**TASK INPUT**
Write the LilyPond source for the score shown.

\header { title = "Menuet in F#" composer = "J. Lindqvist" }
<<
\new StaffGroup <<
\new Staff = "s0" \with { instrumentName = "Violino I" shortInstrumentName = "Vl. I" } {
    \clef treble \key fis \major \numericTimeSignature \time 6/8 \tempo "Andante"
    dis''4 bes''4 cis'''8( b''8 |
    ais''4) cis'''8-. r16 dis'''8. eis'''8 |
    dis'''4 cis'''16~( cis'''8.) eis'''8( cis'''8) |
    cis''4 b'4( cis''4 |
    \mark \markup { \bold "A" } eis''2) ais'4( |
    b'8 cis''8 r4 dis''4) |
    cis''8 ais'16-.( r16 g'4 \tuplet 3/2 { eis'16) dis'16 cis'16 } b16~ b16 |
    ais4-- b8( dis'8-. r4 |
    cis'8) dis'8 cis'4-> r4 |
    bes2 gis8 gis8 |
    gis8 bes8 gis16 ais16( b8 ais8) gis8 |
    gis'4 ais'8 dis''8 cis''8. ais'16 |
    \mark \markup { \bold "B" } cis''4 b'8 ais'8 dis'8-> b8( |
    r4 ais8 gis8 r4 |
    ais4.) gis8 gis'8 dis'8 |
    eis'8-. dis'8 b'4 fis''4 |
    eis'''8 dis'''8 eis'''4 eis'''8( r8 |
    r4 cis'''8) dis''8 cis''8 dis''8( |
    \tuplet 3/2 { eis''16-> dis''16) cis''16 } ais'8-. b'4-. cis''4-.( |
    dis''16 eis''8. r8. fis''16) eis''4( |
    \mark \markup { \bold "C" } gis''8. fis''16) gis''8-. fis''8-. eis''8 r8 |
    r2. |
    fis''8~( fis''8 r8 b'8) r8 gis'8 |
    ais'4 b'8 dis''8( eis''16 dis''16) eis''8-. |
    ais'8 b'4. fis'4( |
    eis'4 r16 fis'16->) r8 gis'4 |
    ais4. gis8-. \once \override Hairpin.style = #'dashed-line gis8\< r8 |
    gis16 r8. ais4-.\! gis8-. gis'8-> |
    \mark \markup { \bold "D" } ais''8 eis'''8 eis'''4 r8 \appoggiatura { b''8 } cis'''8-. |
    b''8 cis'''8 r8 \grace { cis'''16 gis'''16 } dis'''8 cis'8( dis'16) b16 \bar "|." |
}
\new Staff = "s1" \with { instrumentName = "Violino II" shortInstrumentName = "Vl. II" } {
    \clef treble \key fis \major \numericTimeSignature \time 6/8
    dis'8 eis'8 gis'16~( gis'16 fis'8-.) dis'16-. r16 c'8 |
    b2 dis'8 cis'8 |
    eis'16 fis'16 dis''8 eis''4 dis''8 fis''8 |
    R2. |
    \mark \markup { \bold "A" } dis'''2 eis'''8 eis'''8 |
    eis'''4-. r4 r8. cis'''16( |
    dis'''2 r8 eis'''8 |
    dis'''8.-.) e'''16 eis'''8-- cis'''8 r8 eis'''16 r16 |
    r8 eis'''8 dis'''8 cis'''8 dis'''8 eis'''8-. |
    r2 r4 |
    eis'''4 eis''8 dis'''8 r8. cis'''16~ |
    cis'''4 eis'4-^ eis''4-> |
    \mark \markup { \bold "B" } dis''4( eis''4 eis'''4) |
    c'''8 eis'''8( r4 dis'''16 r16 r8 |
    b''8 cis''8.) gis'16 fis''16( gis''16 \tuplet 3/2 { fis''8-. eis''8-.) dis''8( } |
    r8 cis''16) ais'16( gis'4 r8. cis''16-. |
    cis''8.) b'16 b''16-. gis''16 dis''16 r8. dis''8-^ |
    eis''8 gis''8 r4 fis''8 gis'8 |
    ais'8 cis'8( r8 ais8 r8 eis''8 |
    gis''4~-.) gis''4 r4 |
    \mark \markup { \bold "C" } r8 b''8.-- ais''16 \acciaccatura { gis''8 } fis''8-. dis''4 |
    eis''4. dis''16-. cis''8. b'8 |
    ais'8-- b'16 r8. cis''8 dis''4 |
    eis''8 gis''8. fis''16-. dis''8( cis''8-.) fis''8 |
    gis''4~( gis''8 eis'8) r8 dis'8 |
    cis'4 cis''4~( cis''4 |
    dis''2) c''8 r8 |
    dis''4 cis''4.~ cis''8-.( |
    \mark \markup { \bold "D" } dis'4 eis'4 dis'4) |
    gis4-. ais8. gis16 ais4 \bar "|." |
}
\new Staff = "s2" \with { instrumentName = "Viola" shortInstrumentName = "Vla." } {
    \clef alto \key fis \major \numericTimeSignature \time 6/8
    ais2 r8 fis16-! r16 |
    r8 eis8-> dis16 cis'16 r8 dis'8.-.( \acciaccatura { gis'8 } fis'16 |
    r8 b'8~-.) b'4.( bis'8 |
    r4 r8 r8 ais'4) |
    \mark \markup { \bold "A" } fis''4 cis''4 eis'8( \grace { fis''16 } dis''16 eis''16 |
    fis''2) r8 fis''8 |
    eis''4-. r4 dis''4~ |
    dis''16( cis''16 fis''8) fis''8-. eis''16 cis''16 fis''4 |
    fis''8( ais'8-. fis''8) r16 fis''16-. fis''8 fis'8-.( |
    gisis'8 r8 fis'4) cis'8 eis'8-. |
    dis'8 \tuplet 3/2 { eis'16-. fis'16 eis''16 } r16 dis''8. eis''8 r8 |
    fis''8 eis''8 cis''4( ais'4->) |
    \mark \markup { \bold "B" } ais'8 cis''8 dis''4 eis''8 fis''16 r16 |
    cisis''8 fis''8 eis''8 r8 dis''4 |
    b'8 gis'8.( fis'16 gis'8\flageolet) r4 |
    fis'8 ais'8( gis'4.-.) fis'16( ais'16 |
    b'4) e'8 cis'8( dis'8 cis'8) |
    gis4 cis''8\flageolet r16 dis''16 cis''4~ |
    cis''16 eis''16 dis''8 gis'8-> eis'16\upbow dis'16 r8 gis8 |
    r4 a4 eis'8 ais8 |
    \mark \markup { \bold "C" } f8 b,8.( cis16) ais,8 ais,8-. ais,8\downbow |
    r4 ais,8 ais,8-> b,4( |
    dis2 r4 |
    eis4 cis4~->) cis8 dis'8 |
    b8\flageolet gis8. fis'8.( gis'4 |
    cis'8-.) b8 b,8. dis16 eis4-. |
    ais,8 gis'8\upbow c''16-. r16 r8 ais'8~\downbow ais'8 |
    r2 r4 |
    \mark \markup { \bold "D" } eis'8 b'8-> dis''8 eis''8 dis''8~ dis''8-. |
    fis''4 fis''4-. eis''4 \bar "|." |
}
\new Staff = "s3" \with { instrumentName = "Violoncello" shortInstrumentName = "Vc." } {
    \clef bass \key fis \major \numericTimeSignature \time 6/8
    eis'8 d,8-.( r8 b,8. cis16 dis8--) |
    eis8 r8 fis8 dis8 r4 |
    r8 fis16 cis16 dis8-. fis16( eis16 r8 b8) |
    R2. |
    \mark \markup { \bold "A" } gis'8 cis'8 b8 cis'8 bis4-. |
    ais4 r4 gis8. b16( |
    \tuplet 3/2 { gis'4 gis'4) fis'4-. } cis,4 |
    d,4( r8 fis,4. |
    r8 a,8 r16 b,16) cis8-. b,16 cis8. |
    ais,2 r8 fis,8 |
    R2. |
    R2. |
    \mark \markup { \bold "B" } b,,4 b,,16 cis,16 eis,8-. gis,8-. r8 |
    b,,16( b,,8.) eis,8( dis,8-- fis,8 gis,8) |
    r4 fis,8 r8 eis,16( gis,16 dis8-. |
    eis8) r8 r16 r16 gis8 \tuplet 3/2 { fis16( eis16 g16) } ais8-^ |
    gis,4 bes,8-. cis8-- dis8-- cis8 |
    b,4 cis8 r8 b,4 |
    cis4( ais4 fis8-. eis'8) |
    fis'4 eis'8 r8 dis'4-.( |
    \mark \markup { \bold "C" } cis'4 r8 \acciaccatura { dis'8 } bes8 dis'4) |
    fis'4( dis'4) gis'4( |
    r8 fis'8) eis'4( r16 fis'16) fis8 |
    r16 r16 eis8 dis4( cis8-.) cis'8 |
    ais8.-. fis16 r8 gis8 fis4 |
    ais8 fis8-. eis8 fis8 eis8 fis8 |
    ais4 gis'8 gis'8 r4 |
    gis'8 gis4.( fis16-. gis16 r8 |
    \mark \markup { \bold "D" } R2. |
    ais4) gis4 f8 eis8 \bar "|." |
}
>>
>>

**WHAT THE EXERCISE ASKS**
Pull out each line in the listing above that contains the string "acciaccatura".

**COMPLETED TASK**
    \mark \markup { \bold "C" } r8 b''8.-- ais''16 \acciaccatura { gis''8 } fis''8-. dis''4 |
    r8 eis8-> dis16 cis'16 r8 dis'8.-.( \acciaccatura { gis'8 } fis'16 |
    \mark \markup { \bold "C" } cis'4 r8 \acciaccatura { dis'8 } bes8 dis'4) |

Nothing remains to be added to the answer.